## Material to process
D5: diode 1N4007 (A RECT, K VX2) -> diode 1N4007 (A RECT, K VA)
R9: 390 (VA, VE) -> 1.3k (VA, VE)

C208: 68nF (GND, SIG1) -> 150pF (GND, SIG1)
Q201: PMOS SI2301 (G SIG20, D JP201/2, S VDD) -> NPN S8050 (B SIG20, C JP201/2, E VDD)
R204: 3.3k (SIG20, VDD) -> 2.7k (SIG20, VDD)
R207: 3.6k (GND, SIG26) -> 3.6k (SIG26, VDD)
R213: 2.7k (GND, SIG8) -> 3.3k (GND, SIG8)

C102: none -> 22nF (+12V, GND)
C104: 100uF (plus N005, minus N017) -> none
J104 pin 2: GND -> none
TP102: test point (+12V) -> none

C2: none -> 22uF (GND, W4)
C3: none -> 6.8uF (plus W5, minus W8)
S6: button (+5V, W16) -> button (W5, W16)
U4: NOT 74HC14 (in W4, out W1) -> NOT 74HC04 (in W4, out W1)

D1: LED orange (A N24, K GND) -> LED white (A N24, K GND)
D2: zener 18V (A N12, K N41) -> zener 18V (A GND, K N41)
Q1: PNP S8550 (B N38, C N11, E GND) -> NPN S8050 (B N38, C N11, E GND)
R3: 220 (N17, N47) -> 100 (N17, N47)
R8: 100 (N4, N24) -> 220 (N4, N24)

## Directions for this task
Look through the entries above, find each line containing "none", and copy it.

## Your response
C102: none -> 22nF (+12V, GND)
C104: 100uF (plus N005, minus N017) -> none
J104 pin 2: GND -> none
TP102: test point (+12V) -> none
C2: none -> 22uF (GND, W4)
C3: none -> 6.8uF (plus W5, minus W8)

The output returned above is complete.